* **Required work**
Copy the full listing exactly, word for word.

* **Information shown**

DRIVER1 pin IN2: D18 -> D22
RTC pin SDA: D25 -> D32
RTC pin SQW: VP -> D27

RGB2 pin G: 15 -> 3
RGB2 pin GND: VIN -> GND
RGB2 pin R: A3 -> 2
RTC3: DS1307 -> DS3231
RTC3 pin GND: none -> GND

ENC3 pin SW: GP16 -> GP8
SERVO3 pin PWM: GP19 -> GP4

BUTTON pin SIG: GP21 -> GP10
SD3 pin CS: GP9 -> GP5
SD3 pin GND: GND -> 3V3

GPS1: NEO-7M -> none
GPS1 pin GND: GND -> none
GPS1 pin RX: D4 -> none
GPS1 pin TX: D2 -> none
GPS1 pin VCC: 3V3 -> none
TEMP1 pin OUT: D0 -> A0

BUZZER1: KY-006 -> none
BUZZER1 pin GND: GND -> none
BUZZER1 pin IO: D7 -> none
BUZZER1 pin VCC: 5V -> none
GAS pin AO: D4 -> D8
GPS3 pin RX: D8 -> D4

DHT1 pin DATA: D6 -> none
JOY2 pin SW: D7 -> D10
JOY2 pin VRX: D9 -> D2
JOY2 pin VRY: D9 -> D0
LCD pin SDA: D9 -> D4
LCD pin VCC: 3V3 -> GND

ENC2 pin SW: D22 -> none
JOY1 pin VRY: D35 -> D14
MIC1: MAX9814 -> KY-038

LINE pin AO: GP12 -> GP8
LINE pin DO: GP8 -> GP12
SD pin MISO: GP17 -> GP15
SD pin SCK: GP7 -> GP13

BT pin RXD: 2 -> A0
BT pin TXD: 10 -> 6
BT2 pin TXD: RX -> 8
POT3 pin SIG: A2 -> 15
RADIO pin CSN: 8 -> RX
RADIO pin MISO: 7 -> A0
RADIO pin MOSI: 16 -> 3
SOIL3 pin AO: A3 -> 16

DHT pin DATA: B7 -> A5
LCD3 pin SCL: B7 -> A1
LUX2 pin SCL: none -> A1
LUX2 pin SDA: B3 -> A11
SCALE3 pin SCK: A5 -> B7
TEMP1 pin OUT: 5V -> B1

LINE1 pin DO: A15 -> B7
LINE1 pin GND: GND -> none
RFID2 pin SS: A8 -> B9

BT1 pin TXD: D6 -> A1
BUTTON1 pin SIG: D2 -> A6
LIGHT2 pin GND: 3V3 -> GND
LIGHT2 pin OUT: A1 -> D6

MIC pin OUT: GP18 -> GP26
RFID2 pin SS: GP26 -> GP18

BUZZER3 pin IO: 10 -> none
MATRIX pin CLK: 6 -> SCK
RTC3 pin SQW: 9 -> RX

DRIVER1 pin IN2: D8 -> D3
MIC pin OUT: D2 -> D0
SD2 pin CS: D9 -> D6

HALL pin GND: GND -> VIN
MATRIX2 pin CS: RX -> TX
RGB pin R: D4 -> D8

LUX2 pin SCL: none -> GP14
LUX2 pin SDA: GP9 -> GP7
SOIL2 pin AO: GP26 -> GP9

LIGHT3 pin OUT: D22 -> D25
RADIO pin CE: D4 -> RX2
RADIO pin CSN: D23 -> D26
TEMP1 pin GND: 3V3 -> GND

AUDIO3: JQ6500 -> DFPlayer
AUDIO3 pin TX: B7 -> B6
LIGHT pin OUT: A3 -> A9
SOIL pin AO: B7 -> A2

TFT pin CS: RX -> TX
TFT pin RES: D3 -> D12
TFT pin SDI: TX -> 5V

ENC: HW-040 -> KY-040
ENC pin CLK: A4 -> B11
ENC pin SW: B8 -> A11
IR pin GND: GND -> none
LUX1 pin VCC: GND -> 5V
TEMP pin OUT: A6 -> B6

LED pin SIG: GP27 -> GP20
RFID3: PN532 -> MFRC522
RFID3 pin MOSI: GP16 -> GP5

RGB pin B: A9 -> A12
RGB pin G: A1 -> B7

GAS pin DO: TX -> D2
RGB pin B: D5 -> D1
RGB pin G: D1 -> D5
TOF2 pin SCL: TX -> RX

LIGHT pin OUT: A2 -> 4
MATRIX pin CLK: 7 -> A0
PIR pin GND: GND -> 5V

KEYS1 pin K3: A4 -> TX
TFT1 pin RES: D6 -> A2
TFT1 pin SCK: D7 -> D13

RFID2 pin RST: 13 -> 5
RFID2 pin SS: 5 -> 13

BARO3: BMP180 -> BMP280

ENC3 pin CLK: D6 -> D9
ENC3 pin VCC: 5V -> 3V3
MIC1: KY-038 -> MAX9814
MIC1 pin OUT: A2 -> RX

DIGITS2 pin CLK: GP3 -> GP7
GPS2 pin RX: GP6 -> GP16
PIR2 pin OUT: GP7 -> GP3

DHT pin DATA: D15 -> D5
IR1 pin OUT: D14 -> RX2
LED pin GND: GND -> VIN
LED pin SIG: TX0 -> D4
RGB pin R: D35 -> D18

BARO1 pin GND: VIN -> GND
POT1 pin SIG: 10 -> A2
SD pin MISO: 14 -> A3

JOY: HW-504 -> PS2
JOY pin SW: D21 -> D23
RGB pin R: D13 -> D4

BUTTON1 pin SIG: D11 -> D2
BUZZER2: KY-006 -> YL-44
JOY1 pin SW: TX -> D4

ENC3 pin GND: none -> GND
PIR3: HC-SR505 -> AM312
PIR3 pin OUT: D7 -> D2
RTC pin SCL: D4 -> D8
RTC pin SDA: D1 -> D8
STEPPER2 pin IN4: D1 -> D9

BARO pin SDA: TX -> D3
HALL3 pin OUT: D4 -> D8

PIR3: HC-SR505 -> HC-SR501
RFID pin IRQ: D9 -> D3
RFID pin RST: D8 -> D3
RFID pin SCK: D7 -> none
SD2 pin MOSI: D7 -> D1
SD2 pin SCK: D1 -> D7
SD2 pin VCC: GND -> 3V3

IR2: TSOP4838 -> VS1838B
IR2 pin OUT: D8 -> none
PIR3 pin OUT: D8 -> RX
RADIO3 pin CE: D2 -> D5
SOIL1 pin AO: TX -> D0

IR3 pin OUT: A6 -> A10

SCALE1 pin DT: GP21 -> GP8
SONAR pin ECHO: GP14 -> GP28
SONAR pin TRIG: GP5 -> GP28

* **Exercise result**
DRIVER1 pin IN2: D18 -> D22
RTC pin SDA: D25 -> D32
RTC pin SQW: VP -> D27

RGB2 pin G: 15 -> 3
RGB2 pin GND: VIN -> GND
RGB2 pin R: A3 -> 2
RTC3: DS1307 -> DS3231
RTC3 pin GND: none -> GND

ENC3 pin SW: GP16 -> GP8
SERVO3 pin PWM: GP19 -> GP4

BUTTON pin SIG: GP21 -> GP10
SD3 pin CS: GP9 -> GP5
SD3 pin GND: GND -> 3V3

GPS1: NEO-7M -> none
GPS1 pin GND: GND -> none
GPS1 pin RX: D4 -> none
GPS1 pin TX: D2 -> none
GPS1 pin VCC: 3V3 -> none
TEMP1 pin OUT: D0 -> A0

BUZZER1: KY-006 -> none
BUZZER1 pin GND: GND -> none
BUZZER1 pin IO: D7 -> none
BUZZER1 pin VCC: 5V -> none
GAS pin AO: D4 -> D8
GPS3 pin RX: D8 -> D4

DHT1 pin DATA: D6 -> none
JOY2 pin SW: D7 -> D10
JOY2 pin VRX: D9 -> D2
JOY2 pin VRY: D9 -> D0
LCD pin SDA: D9 -> D4
LCD pin VCC: 3V3 -> GND

ENC2 pin SW: D22 -> none
JOY1 pin VRY: D35 -> D14
MIC1: MAX9814 -> KY-038

LINE pin AO: GP12 -> GP8
LINE pin DO: GP8 -> GP12
SD pin MISO: GP17 -> GP15
SD pin SCK: GP7 -> GP13

BT pin RXD: 2 -> A0
BT pin TXD: 10 -> 6
BT2 pin TXD: RX -> 8
POT3 pin SIG: A2 -> 15
RADIO pin CSN: 8 -> RX
RADIO pin MISO: 7 -> A0
RADIO pin MOSI: 16 -> 3
SOIL3 pin AO: A3 -> 16

DHT pin DATA: B7 -> A5
LCD3 pin SCL: B7 -> A1
LUX2 pin SCL: none -> A1
LUX2 pin SDA: B3 -> A11
SCALE3 pin SCK: A5 -> B7
TEMP1 pin OUT: 5V -> B1

LINE1 pin DO: A15 -> B7
LINE1 pin GND: GND -> none
RFID2 pin SS: A8 -> B9

BT1 pin TXD: D6 -> A1
BUTTON1 pin SIG: D2 -> A6
LIGHT2 pin GND: 3V3 -> GND
LIGHT2 pin OUT: A1 -> D6

MIC pin OUT: GP18 -> GP26
RFID2 pin SS: GP26 -> GP18

BUZZER3 pin IO: 10 -> none
MATRIX pin CLK: 6 -> SCK
RTC3 pin SQW: 9 -> RX

DRIVER1 pin IN2: D8 -> D3
MIC pin OUT: D2 -> D0
SD2 pin CS: D9 -> D6

HALL pin GND: GND -> VIN
MATRIX2 pin CS: RX -> TX
RGB pin R: D4 -> D8

LUX2 pin SCL: none -> GP14
LUX2 pin SDA: GP9 -> GP7
SOIL2 pin AO: GP26 -> GP9

LIGHT3 pin OUT: D22 -> D25
RADIO pin CE: D4 -> RX2
RADIO pin CSN: D23 -> D26
TEMP1 pin GND: 3V3 -> GND

AUDIO3: JQ6500 -> DFPlayer
AUDIO3 pin TX: B7 -> B6
LIGHT pin OUT: A3 -> A9
SOIL pin AO: B7 -> A2

TFT pin CS: RX -> TX
TFT pin RES: D3 -> D12
TFT pin SDI: TX -> 5V

ENC: HW-040 -> KY-040
ENC pin CLK: A4 -> B11
ENC pin SW: B8 -> A11
IR pin GND: GND -> none
LUX1 pin VCC: GND -> 5V
TEMP pin OUT: A6 -> B6

LED pin SIG: GP27 -> GP20
RFID3: PN532 -> MFRC522
RFID3 pin MOSI: GP16 -> GP5

RGB pin B: A9 -> A12
RGB pin G: A1 -> B7

GAS pin DO: TX -> D2
RGB pin B: D5 -> D1
RGB pin G: D1 -> D5
TOF2 pin SCL: TX -> RX

LIGHT pin OUT: A2 -> 4
MATRIX pin CLK: 7 -> A0
PIR pin GND: GND -> 5V

KEYS1 pin K3: A4 -> TX
TFT1 pin RES: D6 -> A2
TFT1 pin SCK: D7 -> D13

RFID2 pin RST: 13 -> 5
RFID2 pin SS: 5 -> 13

BARO3: BMP180 -> BMP280

ENC3 pin CLK: D6 -> D9
ENC3 pin VCC: 5V -> 3V3
MIC1: KY-038 -> MAX9814
MIC1 pin OUT: A2 -> RX

DIGITS2 pin CLK: GP3 -> GP7
GPS2 pin RX: GP6 -> GP16
PIR2 pin OUT: GP7 -> GP3

DHT pin DATA: D15 -> D5
IR1 pin OUT: D14 -> RX2
LED pin GND: GND -> VIN
LED pin SIG: TX0 -> D4
RGB pin R: D35 -> D18

BARO1 pin GND: VIN -> GND
POT1 pin SIG: 10 -> A2
SD pin MISO: 14 -> A3

JOY: HW-504 -> PS2
JOY pin SW: D21 -> D23
RGB pin R: D13 -> D4

BUTTON1 pin SIG: D11 -> D2
BUZZER2: KY-006 -> YL-44
JOY1 pin SW: TX -> D4

ENC3 pin GND: none -> GND
PIR3: HC-SR505 -> AM312
PIR3 pin OUT: D7 -> D2
RTC pin SCL: D4 -> D8
RTC pin SDA: D1 -> D8
STEPPER2 pin IN4: D1 -> D9

BARO pin SDA: TX -> D3
HALL3 pin OUT: D4 -> D8

PIR3: HC-SR505 -> HC-SR501
RFID pin IRQ: D9 -> D3
RFID pin RST: D8 -> D3
RFID pin SCK: D7 -> none
SD2 pin MOSI: D7 -> D1
SD2 pin SCK: D1 -> D7
SD2 pin VCC: GND -> 3V3

IR2: TSOP4838 -> VS1838B
IR2 pin OUT: D8 -> none
PIR3 pin OUT: D8 -> RX
RADIO3 pin CE: D2 -> D5
SOIL1 pin AO: TX -> D0

IR3 pin OUT: A6 -> A10

SCALE1 pin DT: GP21 -> GP8
SONAR pin ECHO: GP14 -> GP28
SONAR pin TRIG: GP5 -> GP28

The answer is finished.